*What is needed*. Skip the pictures and write out, word for word, the lines below from the one with "to (618, 194)" through the one with "(669, 218) x0.50", inclusive.
╭─ Records to process
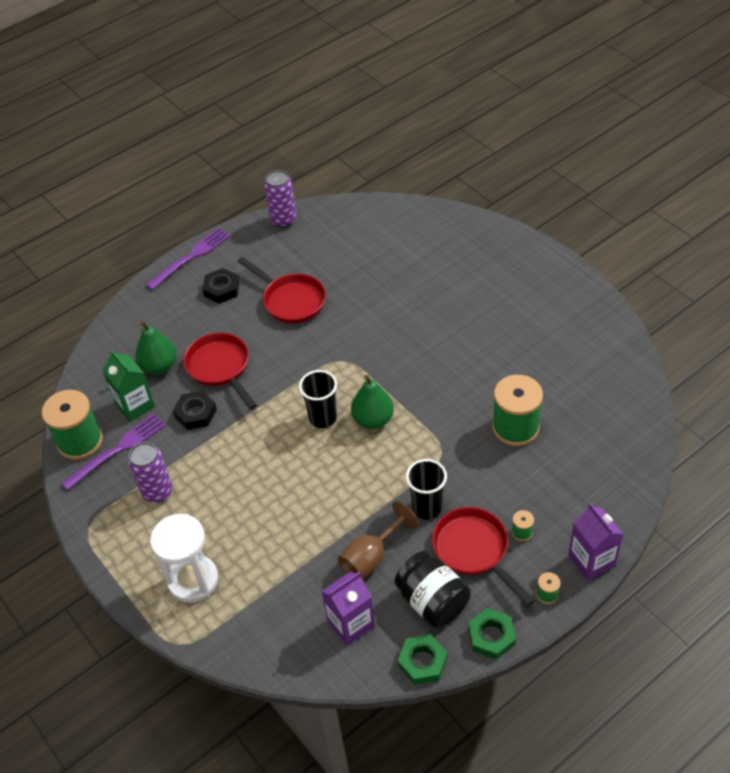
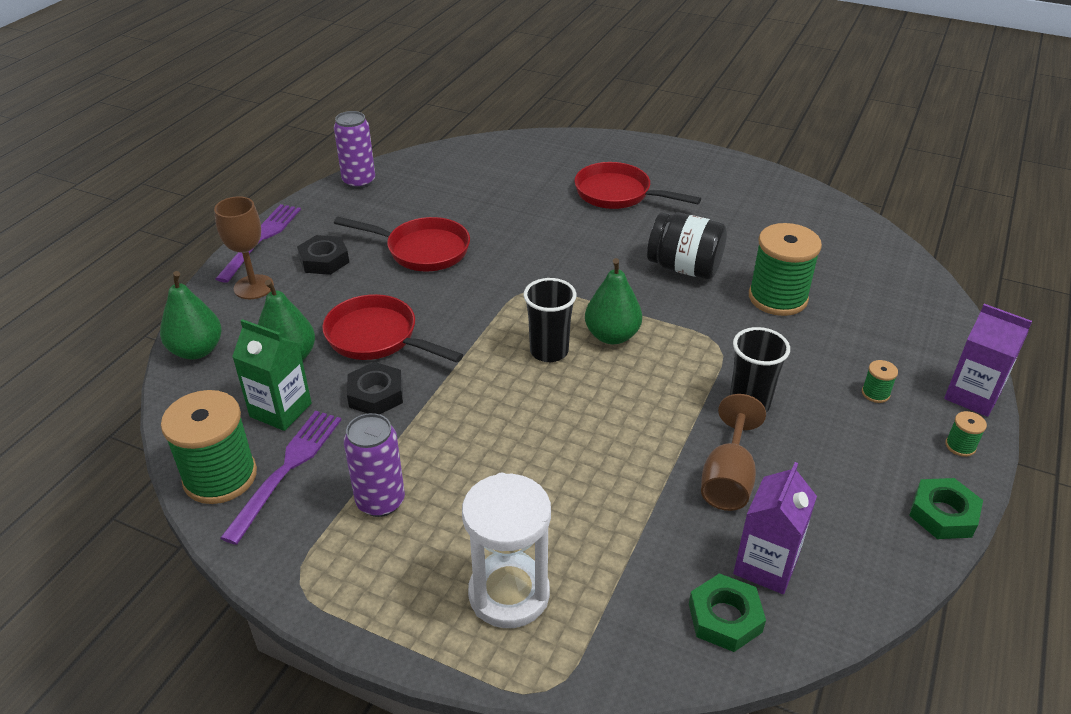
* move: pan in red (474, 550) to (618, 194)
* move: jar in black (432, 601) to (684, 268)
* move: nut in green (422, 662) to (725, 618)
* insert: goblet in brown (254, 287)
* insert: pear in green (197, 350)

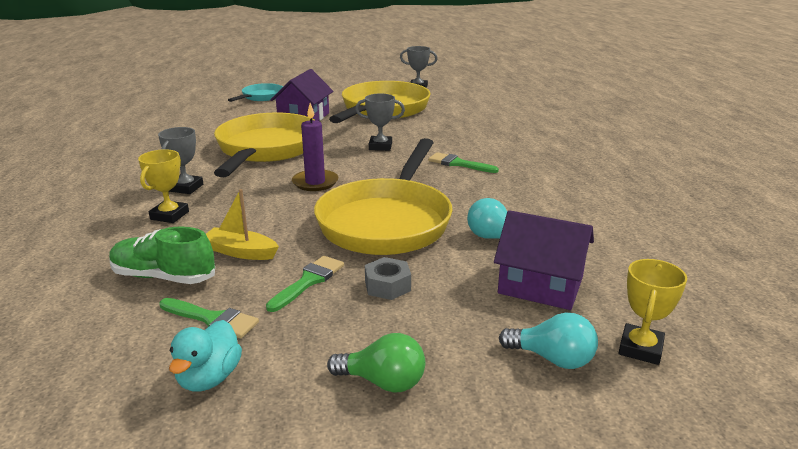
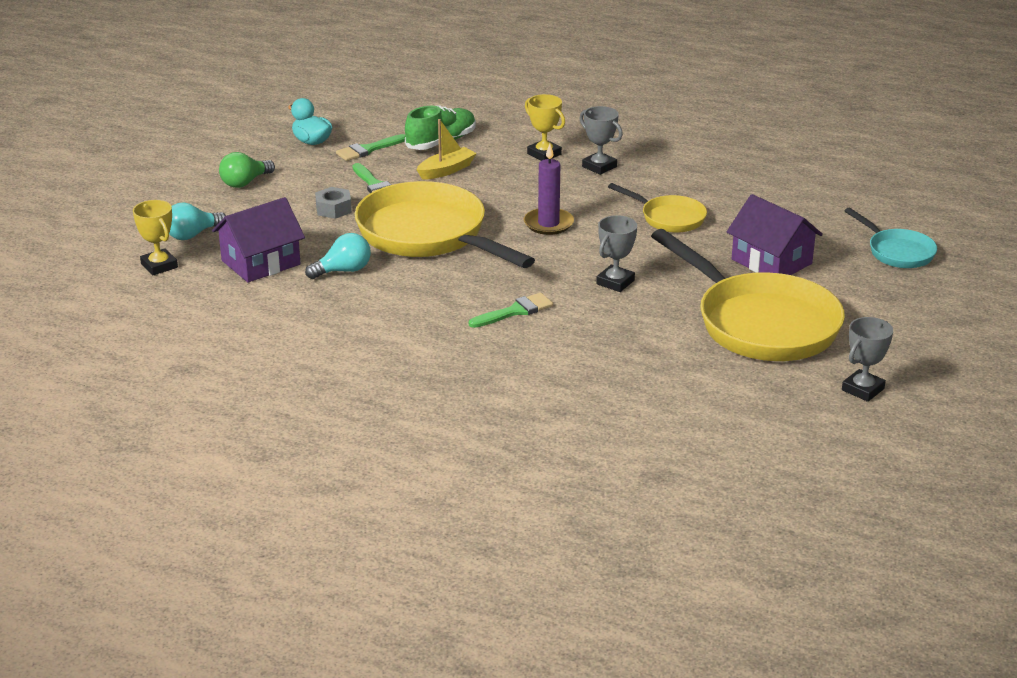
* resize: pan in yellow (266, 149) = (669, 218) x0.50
╰─
╭─ Records to process
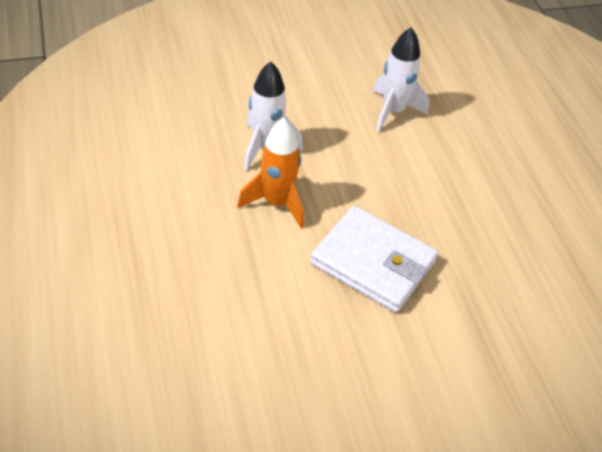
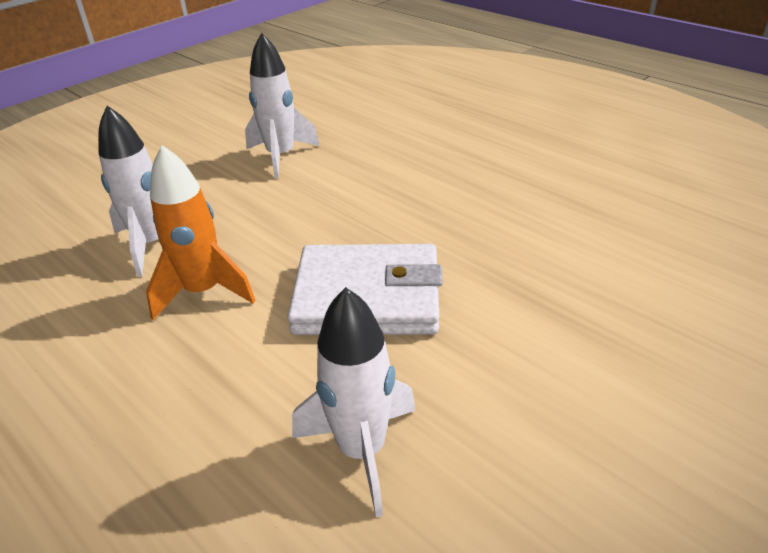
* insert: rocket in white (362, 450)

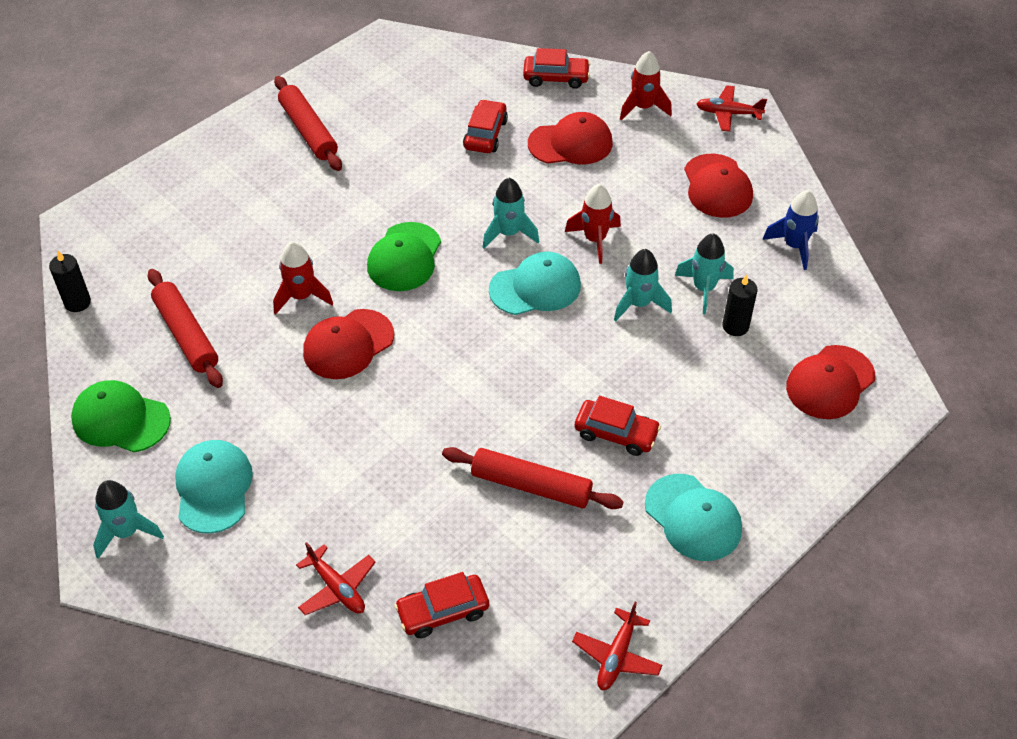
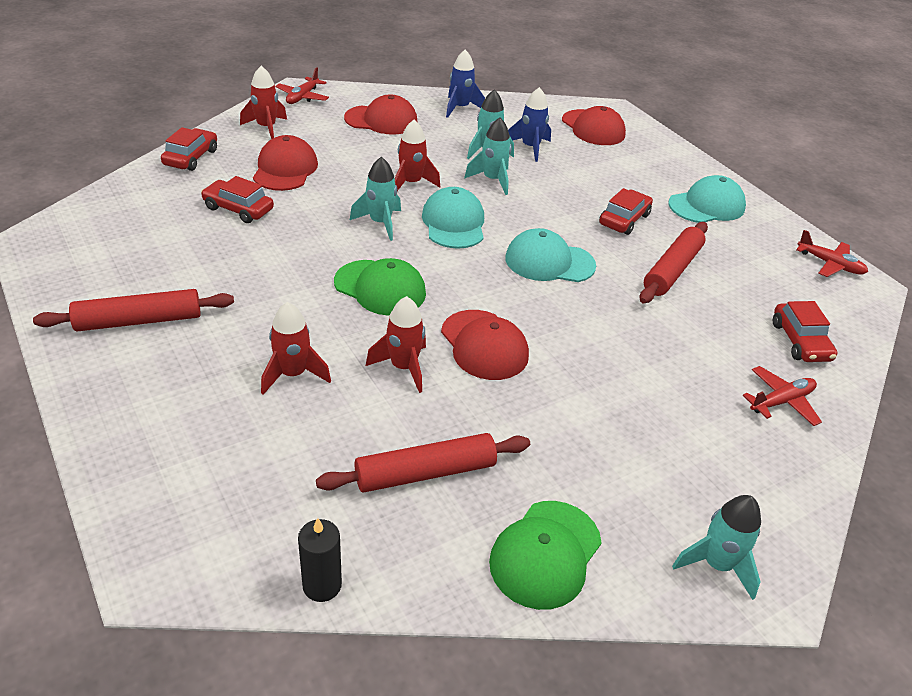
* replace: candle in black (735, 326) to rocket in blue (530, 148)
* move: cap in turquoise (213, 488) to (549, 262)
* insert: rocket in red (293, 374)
╰─
*Reply to the exercise*.
* move: pan in red (474, 550) to (618, 194)
* move: jar in black (432, 601) to (684, 268)
* move: nut in green (422, 662) to (725, 618)
* insert: goblet in brown (254, 287)
* insert: pear in green (197, 350)

* resize: pan in yellow (266, 149) = (669, 218) x0.50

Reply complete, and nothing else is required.